__WHAT IS EXPECTED__: Pick out every line of the entries below where "pencil" occurs, and copy those lines.

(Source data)
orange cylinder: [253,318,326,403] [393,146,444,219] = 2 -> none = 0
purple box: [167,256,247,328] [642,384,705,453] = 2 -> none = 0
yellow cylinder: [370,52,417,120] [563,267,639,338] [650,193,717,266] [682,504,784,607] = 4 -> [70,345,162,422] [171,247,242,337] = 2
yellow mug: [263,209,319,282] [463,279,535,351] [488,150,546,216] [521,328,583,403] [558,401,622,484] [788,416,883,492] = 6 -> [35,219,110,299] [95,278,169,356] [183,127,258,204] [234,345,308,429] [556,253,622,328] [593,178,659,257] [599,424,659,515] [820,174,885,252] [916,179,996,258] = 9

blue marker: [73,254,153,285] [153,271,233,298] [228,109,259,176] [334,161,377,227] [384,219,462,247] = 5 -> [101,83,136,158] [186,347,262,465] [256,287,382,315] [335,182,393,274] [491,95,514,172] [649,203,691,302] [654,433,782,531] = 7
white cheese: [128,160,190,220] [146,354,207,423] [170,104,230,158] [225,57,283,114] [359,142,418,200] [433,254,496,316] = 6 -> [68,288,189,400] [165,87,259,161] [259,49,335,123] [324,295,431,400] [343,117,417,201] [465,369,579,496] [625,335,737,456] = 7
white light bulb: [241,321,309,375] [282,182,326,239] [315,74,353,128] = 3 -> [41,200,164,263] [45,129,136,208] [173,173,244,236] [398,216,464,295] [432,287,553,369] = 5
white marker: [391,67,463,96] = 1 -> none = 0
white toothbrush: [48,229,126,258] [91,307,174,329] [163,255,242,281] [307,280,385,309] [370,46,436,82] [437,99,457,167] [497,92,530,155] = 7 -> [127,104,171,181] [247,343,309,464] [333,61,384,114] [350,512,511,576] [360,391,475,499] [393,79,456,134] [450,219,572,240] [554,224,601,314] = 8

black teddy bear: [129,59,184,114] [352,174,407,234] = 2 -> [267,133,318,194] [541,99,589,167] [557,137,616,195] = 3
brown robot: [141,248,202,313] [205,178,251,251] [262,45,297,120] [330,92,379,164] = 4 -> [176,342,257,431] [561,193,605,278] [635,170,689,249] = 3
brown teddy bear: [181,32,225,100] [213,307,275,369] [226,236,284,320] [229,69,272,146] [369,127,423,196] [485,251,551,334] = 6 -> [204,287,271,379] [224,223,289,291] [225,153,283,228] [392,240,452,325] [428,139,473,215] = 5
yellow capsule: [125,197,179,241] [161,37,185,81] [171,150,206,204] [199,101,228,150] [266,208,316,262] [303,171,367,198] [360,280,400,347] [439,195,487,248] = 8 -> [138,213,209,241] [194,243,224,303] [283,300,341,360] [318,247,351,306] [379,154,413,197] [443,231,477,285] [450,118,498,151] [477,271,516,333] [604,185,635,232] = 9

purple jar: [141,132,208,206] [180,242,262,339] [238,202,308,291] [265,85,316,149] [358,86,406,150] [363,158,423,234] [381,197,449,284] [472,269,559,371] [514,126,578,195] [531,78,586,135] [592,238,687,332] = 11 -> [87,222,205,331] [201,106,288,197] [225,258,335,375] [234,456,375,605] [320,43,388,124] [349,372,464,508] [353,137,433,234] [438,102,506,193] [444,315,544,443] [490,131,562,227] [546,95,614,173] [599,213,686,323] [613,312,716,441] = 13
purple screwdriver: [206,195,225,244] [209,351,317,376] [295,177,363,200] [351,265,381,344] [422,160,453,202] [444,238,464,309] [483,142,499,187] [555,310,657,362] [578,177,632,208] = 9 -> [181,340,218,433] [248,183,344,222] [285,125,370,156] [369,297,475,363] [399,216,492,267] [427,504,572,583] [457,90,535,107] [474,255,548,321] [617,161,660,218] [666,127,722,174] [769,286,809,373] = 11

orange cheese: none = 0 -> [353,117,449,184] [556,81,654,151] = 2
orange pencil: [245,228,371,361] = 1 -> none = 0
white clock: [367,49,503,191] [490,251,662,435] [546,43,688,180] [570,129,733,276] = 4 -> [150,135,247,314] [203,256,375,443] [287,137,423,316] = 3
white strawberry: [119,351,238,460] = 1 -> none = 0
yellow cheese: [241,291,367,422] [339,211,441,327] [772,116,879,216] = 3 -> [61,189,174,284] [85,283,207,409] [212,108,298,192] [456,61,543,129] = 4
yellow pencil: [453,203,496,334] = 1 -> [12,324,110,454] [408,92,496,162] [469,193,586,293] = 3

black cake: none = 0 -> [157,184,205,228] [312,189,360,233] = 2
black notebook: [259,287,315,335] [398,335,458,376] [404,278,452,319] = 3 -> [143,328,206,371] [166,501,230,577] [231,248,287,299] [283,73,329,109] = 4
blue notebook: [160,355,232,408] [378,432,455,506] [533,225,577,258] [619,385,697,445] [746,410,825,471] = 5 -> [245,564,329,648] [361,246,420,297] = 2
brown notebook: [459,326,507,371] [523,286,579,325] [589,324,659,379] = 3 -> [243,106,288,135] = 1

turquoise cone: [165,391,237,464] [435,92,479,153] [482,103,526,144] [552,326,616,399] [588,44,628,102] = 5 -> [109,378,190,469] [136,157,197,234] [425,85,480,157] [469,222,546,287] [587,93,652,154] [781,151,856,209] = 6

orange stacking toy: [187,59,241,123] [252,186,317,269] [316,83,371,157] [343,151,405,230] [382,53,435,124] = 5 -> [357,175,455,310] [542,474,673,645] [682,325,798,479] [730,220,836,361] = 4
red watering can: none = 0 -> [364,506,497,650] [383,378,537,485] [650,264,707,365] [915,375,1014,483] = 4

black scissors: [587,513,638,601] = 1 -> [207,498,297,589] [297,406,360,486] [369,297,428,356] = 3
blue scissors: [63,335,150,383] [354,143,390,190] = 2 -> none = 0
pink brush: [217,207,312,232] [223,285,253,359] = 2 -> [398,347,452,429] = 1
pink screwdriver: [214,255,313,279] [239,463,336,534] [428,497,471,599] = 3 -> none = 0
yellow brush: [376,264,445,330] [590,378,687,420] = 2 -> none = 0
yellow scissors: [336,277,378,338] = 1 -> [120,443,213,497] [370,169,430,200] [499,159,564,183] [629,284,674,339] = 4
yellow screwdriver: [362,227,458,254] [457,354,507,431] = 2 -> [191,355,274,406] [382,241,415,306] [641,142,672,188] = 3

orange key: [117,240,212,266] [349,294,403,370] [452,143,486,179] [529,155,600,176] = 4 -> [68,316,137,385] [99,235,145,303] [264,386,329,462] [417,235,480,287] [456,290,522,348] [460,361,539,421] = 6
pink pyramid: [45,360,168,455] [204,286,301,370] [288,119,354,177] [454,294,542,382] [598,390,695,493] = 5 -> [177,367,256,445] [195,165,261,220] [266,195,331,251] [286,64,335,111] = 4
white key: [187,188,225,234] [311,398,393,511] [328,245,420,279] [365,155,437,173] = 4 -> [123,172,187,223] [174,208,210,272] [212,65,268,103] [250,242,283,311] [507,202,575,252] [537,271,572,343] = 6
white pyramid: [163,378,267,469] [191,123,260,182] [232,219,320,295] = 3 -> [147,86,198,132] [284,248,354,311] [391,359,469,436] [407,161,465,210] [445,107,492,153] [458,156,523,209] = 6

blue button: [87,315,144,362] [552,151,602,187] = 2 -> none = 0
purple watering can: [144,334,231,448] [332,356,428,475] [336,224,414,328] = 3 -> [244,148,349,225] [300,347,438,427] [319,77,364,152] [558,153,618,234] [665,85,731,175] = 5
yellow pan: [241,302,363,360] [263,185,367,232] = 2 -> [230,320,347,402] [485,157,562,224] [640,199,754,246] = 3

__FINAL ANSWER__:
orange pencil: [245,228,371,361] = 1 -> none = 0
yellow pencil: [453,203,496,334] = 1 -> [12,324,110,454] [408,92,496,162] [469,193,586,293] = 3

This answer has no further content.